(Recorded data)
....

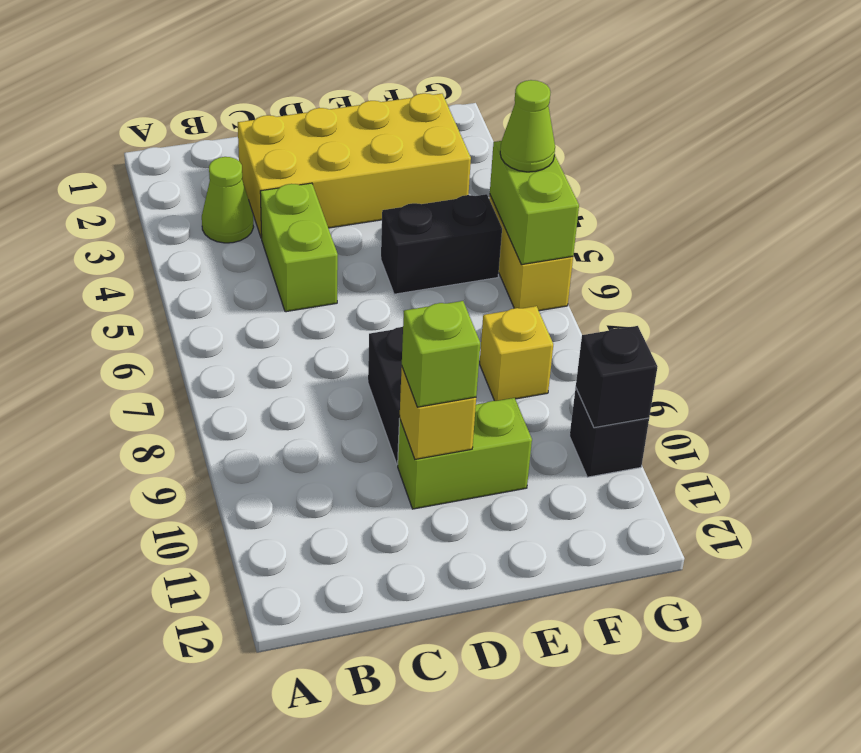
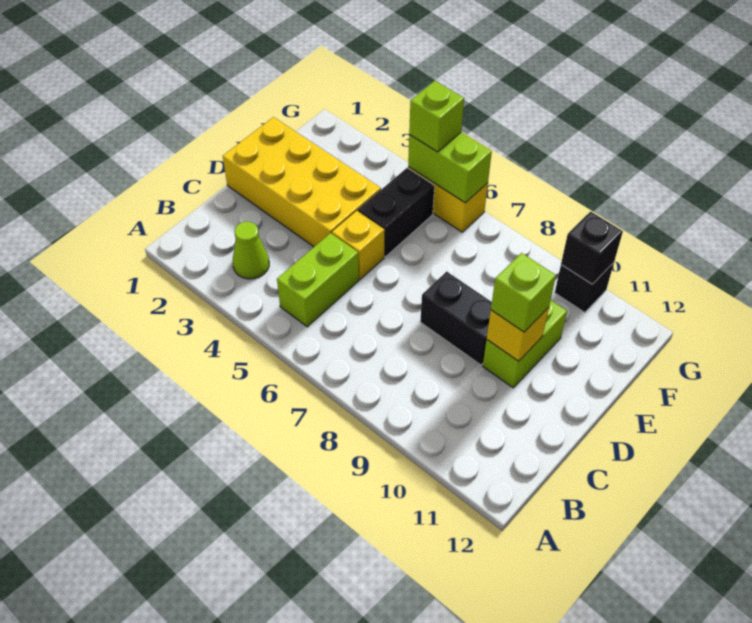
yellow brick C2:F3 level 1 -> yellow brick D1:E4 level 1
lime brick C4:C5 level 1 -> lime brick B5:C5 level 1
yellow brick F8 level 1 -> yellow brick D5 level 1
lime cone G5 level 3 -> lime brick G5 level 3

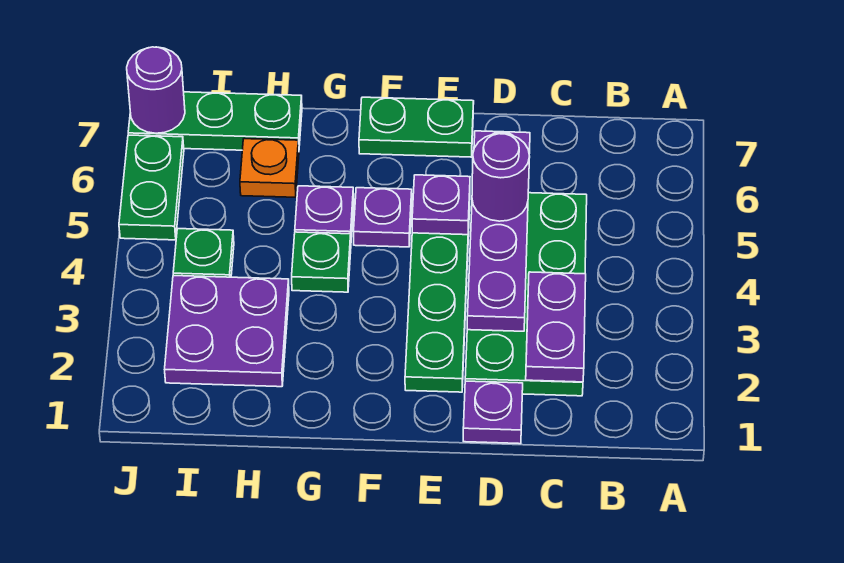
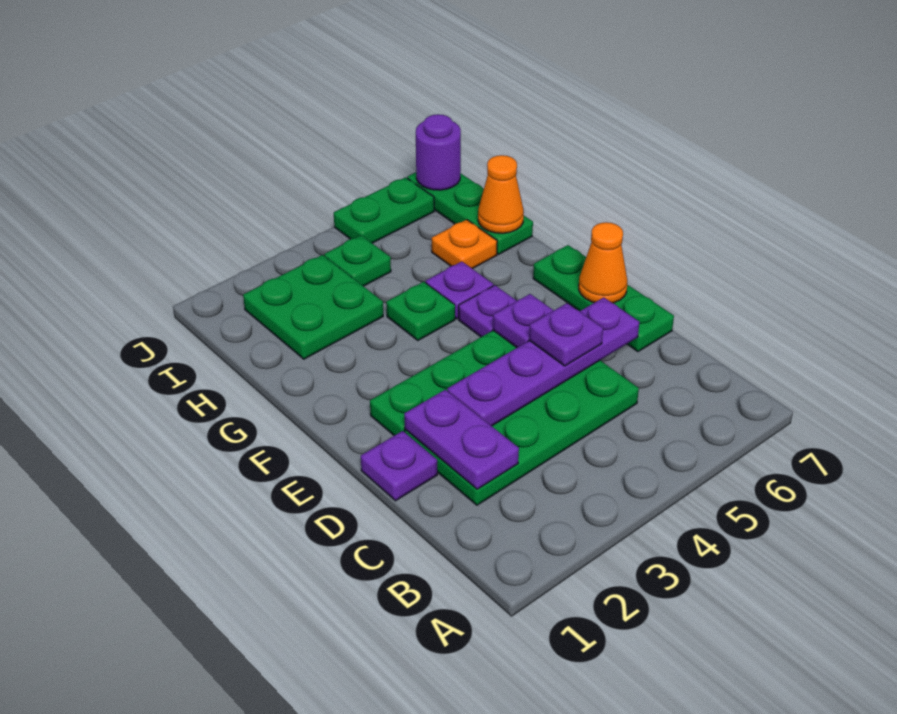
purple plate C2:C3 level 2 -> purple plate C2:D2 level 2
purple round brick D5 level 3 -> purple plate D5 level 3
green plate E7:F7 level 1 -> green plate D7:F7 level 1
none -> orange cone E7 level 2
purple plate H2:I3 level 1 -> green plate H2:I3 level 1
none -> orange cone H7 level 2

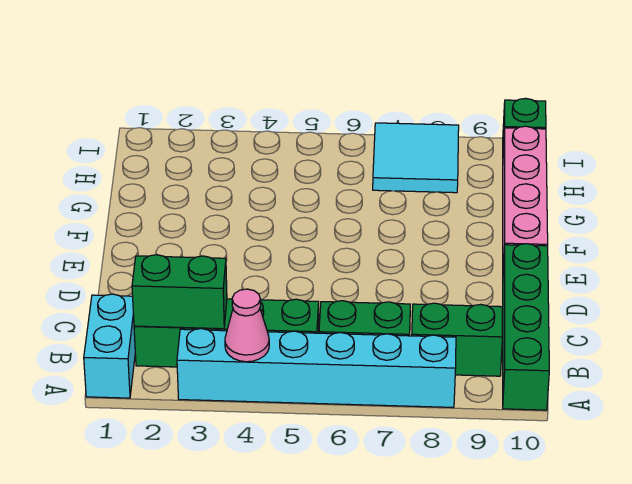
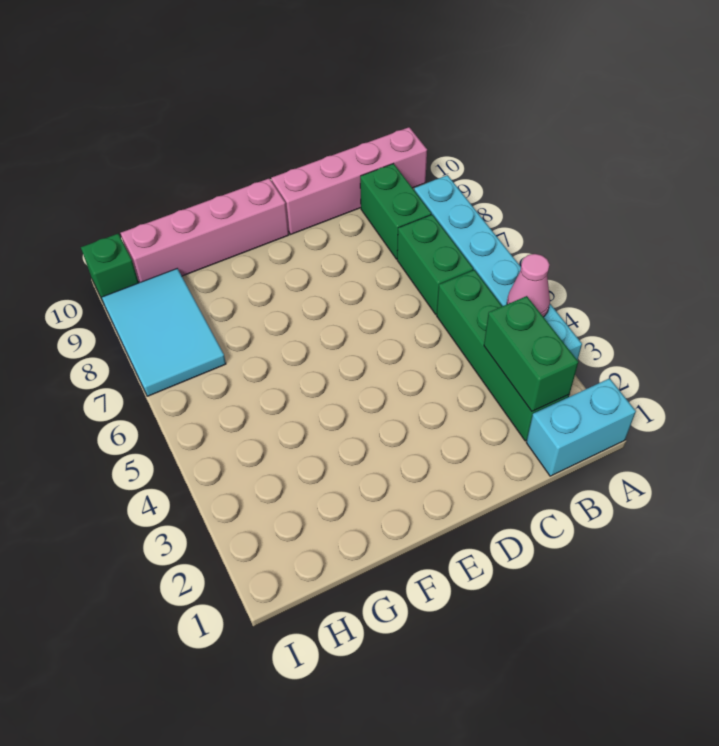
green brick A10:D10 level 1 -> pink brick A10:D10 level 1
cyan tile H7:I8 level 1 -> cyan tile H7:I9 level 1

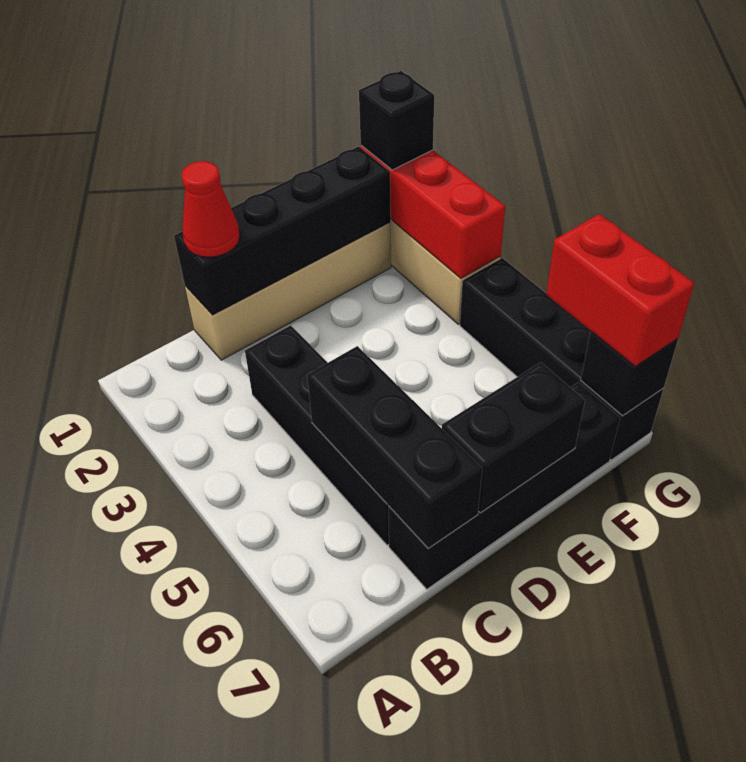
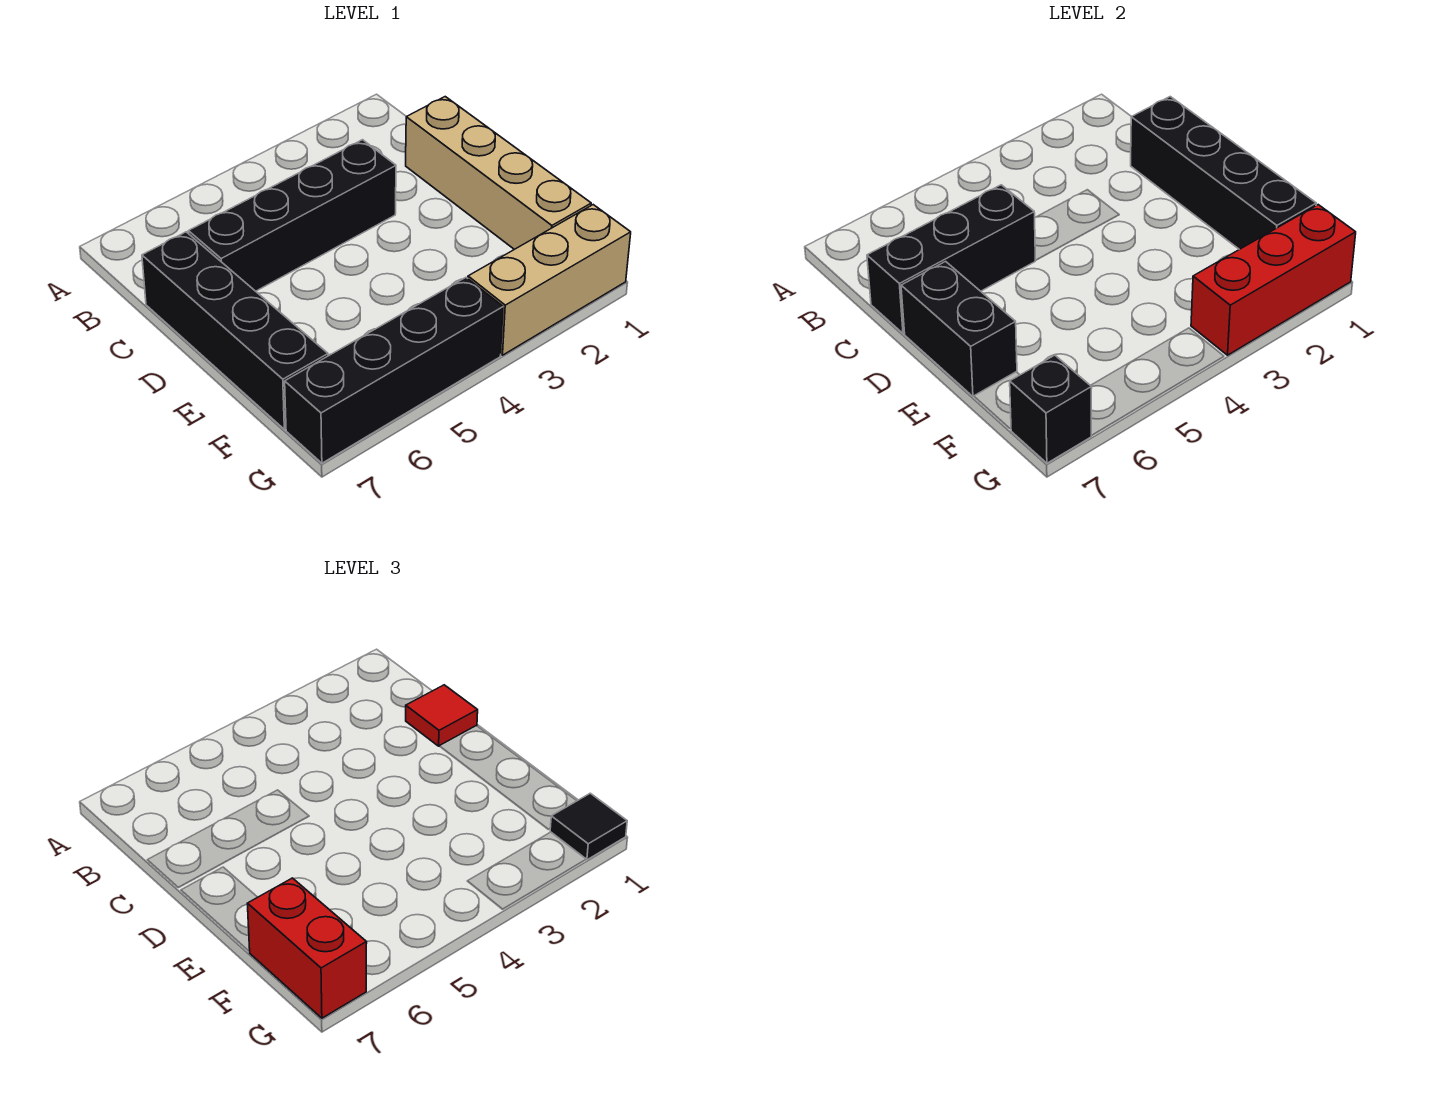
red cone C1 level 3 -> red tile C1 level 3
black brick G1 level 3 -> black tile G1 level 3
red brick G6:G7 level 3 -> red brick F7:G7 level 3

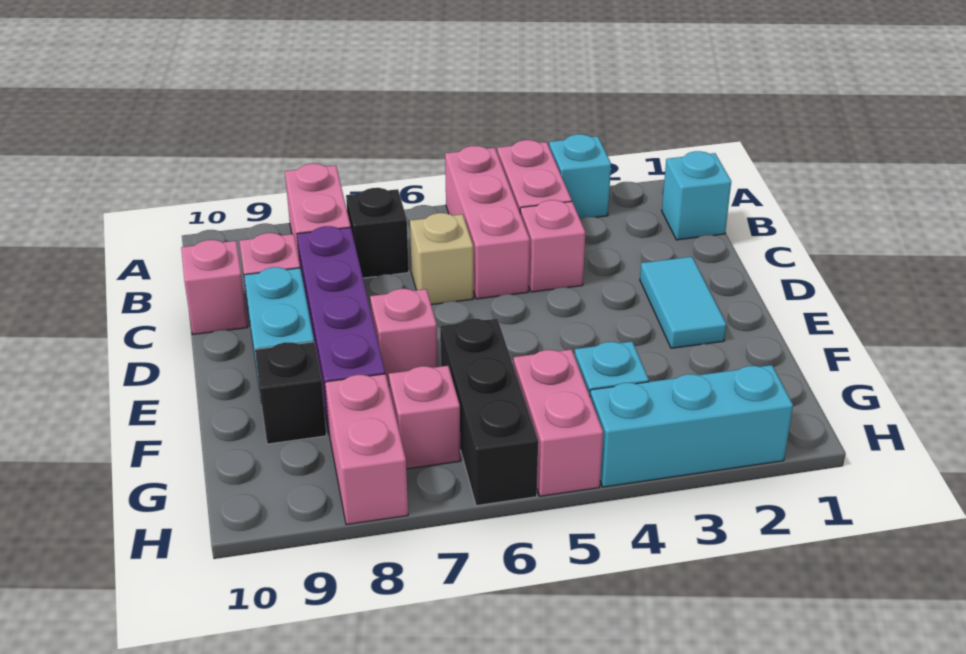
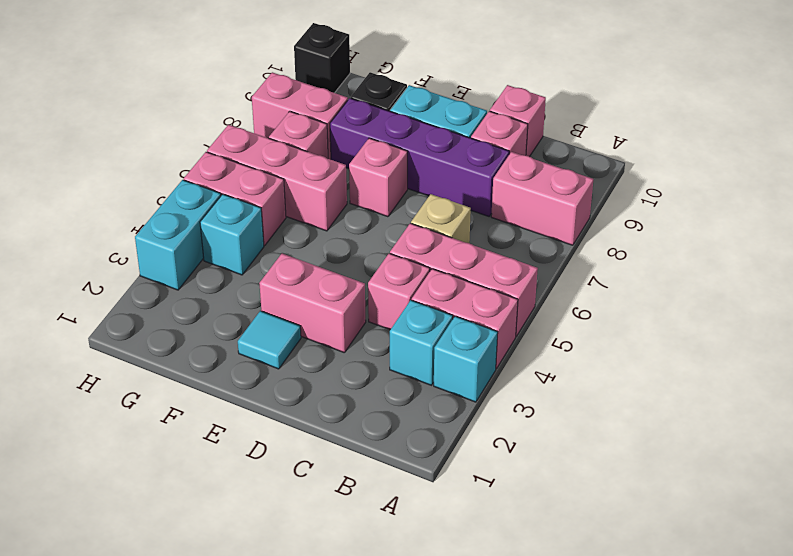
cyan brick B1 level 1 -> cyan brick B3 level 1
black brick B7 level 1 -> black brick H10 level 1
cyan tile D2:E2 level 1 -> cyan tile E2 level 1
none -> pink brick D3:E3 level 1
black brick F6:H6 level 1 -> pink brick F6:H6 level 1
cyan brick H2:H4 level 1 -> cyan brick H3:H4 level 1

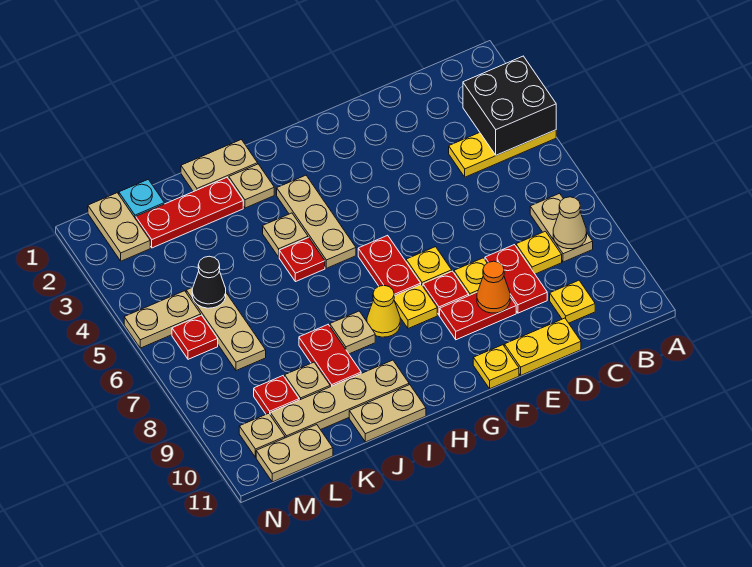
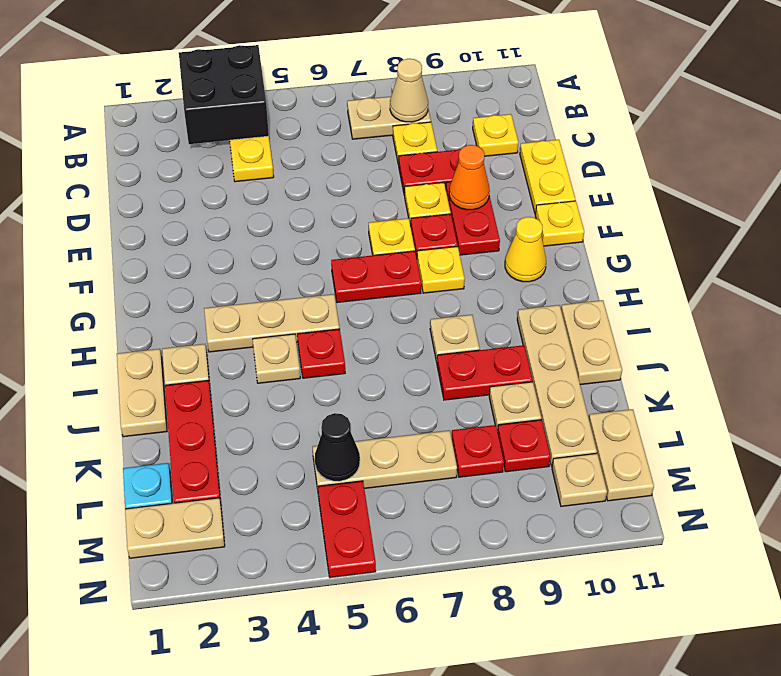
yellow cone H8 level 1 -> yellow cone G10 level 1
tan plate M5:N5 level 1 -> red plate M5:N5 level 1
red plate M6 level 1 -> red plate L8 level 1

....

What to do:
The answer is the lines above, word for word, from the first one through the one containing "purple plate H2:I3"; it includes no pictures.

The completed task:
yellow brick C2:F3 level 1 -> yellow brick D1:E4 level 1
lime brick C4:C5 level 1 -> lime brick B5:C5 level 1
yellow brick F8 level 1 -> yellow brick D5 level 1
lime cone G5 level 3 -> lime brick G5 level 3

purple plate C2:C3 level 2 -> purple plate C2:D2 level 2
purple round brick D5 level 3 -> purple plate D5 level 3
green plate E7:F7 level 1 -> green plate D7:F7 level 1
none -> orange cone E7 level 2
purple plate H2:I3 level 1 -> green plate H2:I3 level 1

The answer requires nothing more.